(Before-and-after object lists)

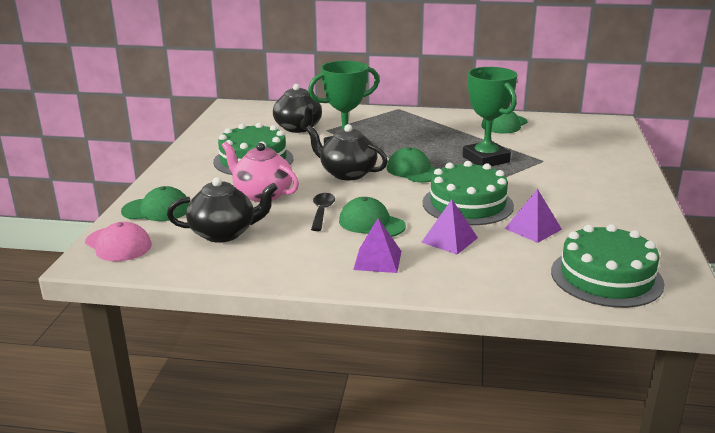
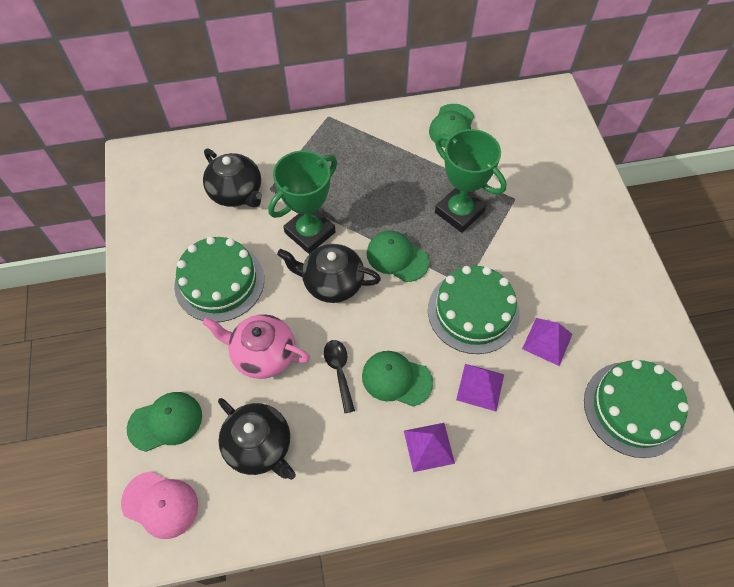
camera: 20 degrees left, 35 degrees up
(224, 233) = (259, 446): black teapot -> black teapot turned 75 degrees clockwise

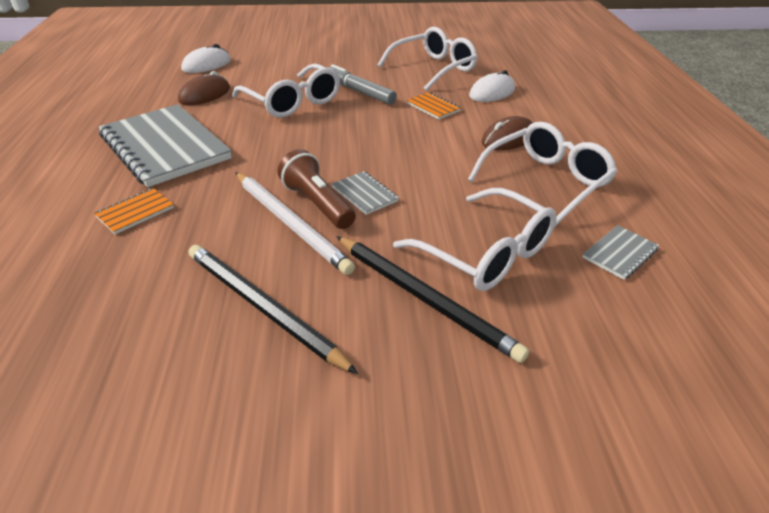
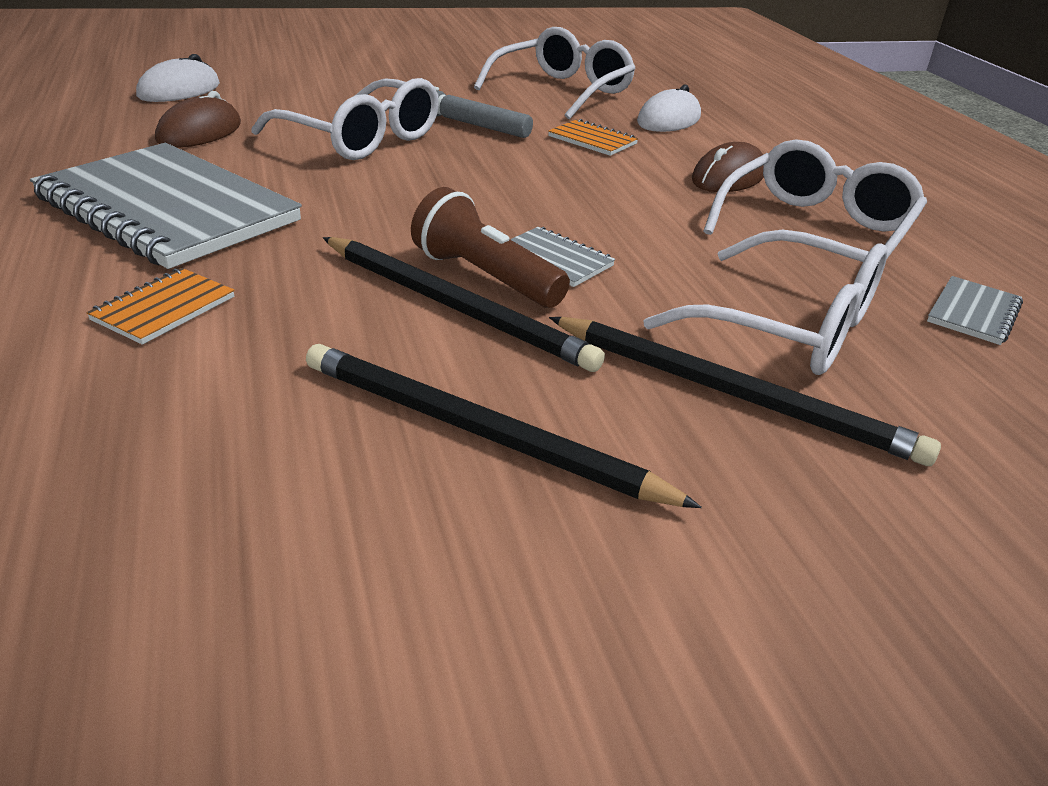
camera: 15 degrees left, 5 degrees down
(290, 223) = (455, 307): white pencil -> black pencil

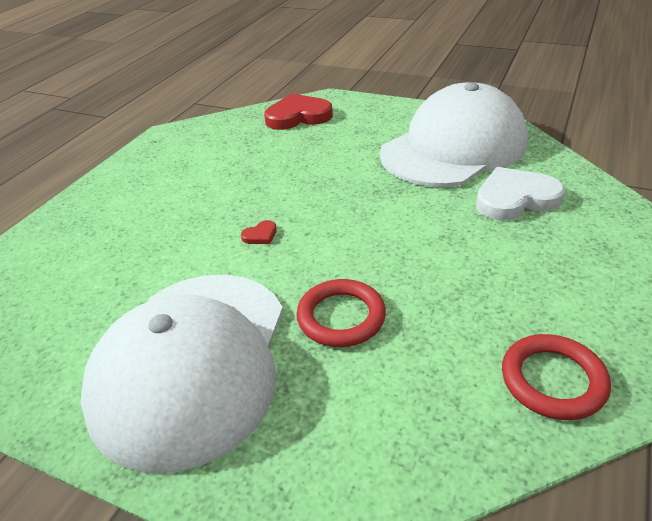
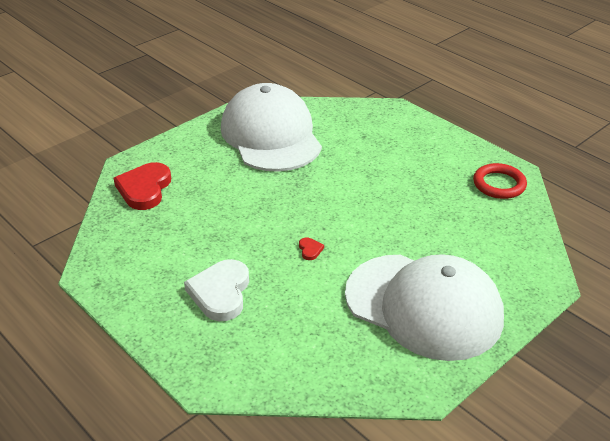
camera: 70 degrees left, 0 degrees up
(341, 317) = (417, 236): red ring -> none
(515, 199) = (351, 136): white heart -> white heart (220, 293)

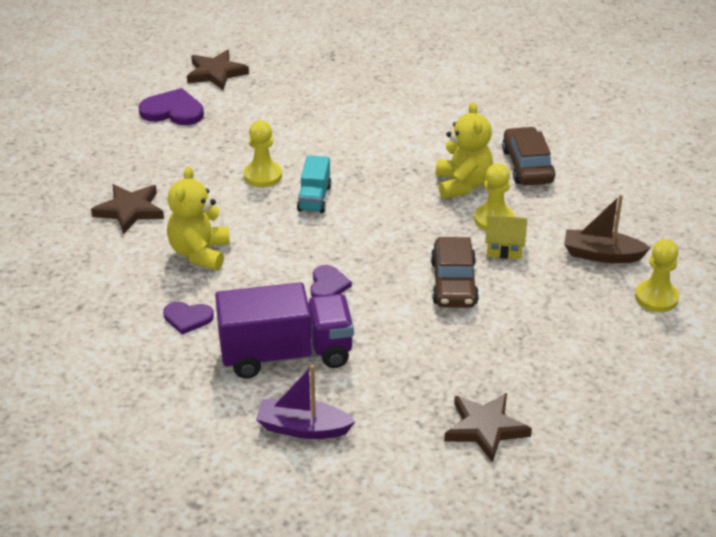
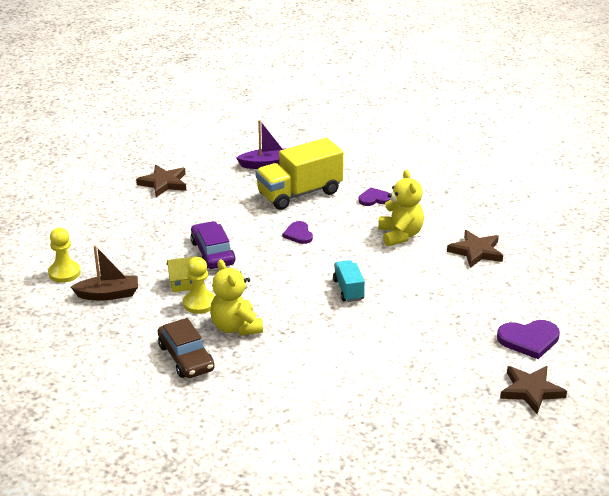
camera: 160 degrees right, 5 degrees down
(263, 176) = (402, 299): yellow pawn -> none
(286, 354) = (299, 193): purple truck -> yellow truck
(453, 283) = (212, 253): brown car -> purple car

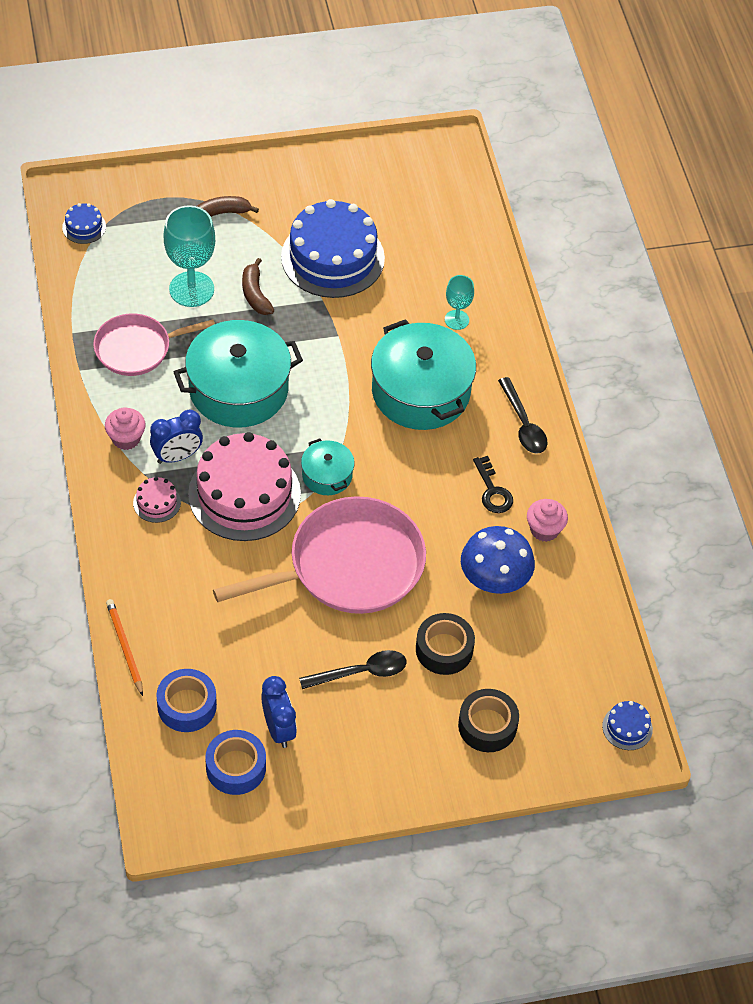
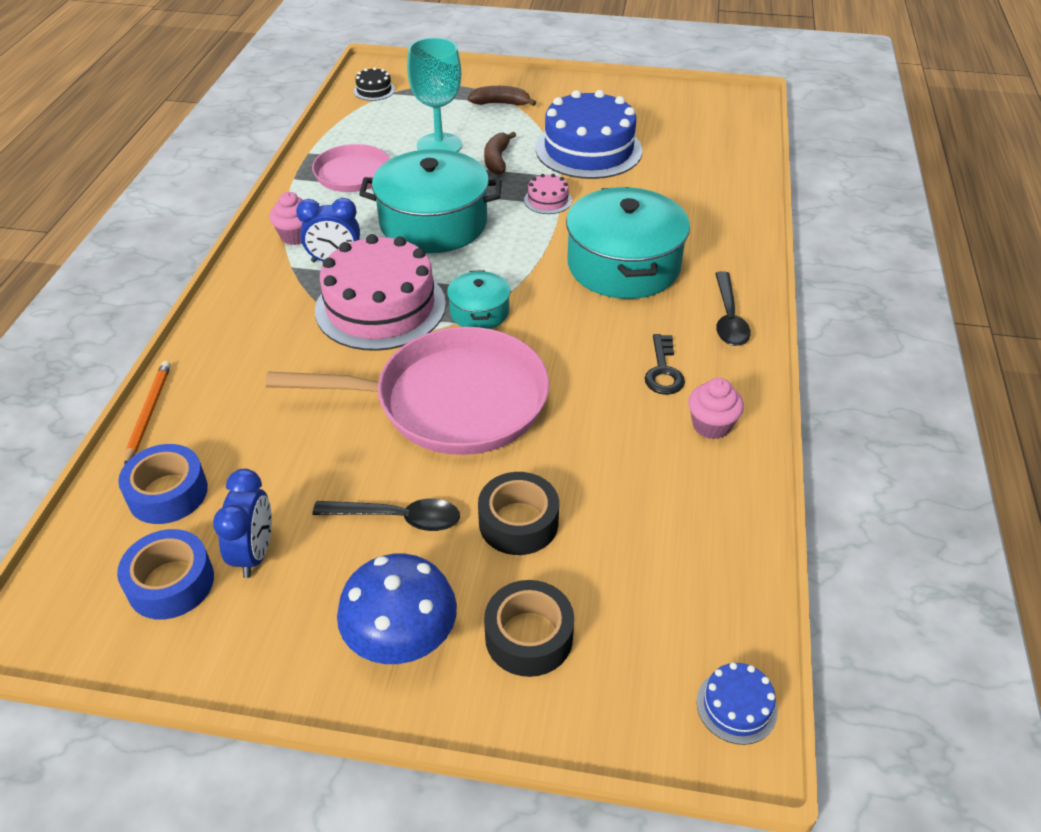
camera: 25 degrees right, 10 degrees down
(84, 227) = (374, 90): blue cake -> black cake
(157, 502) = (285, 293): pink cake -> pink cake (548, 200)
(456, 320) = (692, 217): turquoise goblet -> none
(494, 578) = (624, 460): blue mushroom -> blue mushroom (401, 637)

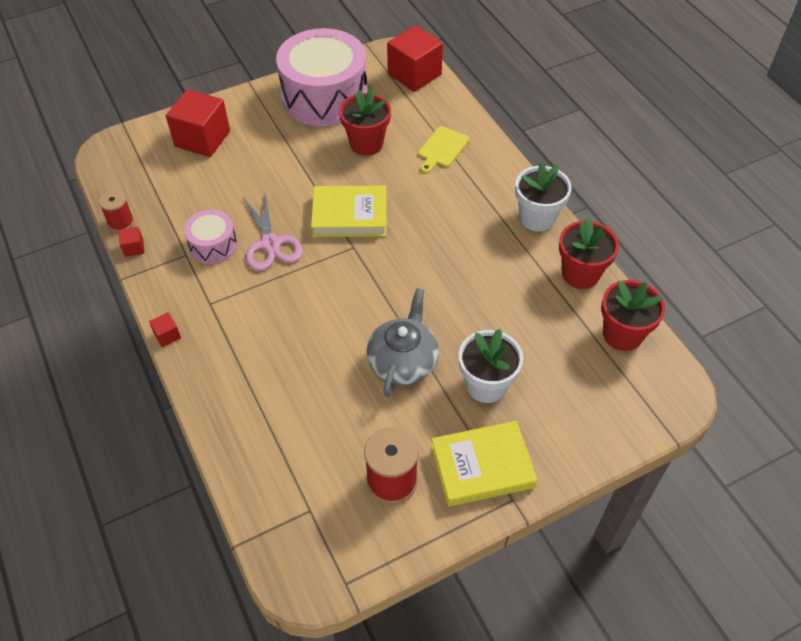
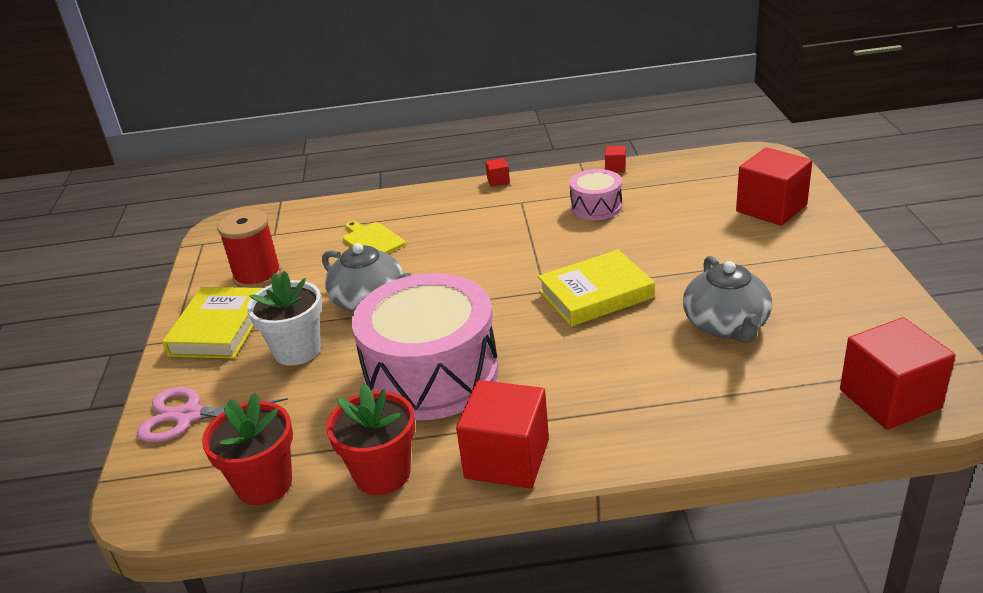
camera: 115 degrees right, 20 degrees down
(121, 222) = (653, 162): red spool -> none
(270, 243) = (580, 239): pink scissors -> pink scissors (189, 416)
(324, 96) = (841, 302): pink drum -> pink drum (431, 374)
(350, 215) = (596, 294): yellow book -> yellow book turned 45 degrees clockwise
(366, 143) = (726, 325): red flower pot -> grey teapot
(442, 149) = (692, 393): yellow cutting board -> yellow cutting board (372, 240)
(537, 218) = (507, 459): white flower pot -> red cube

_Work instruction_
Quote all the records verbatim, dropping any pictures from your copy.

_Response to this exercise_
camera: 20 degrees left, 35 degrees up
(224, 233) = (259, 446): black teapot -> black teapot turned 75 degrees clockwise

camera: 15 degrees left, 5 degrees down
(290, 223) = (455, 307): white pencil -> black pencil

camera: 70 degrees left, 0 degrees up
(341, 317) = (417, 236): red ring -> none
(515, 199) = (351, 136): white heart -> white heart (220, 293)

camera: 160 degrees right, 5 degrees down
(263, 176) = (402, 299): yellow pawn -> none
(286, 354) = (299, 193): purple truck -> yellow truck
(453, 283) = (212, 253): brown car -> purple car

camera: 25 degrees right, 10 degrees down
(84, 227) = (374, 90): blue cake -> black cake
(157, 502) = (285, 293): pink cake -> pink cake (548, 200)
(456, 320) = (692, 217): turquoise goblet -> none
(494, 578) = (624, 460): blue mushroom -> blue mushroom (401, 637)

camera: 115 degrees right, 20 degrees down
(121, 222) = (653, 162): red spool -> none
(270, 243) = (580, 239): pink scissors -> pink scissors (189, 416)
(324, 96) = (841, 302): pink drum -> pink drum (431, 374)
(350, 215) = (596, 294): yellow book -> yellow book turned 45 degrees clockwise
(366, 143) = (726, 325): red flower pot -> grey teapot
(442, 149) = (692, 393): yellow cutting board -> yellow cutting board (372, 240)
(537, 218) = (507, 459): white flower pot -> red cube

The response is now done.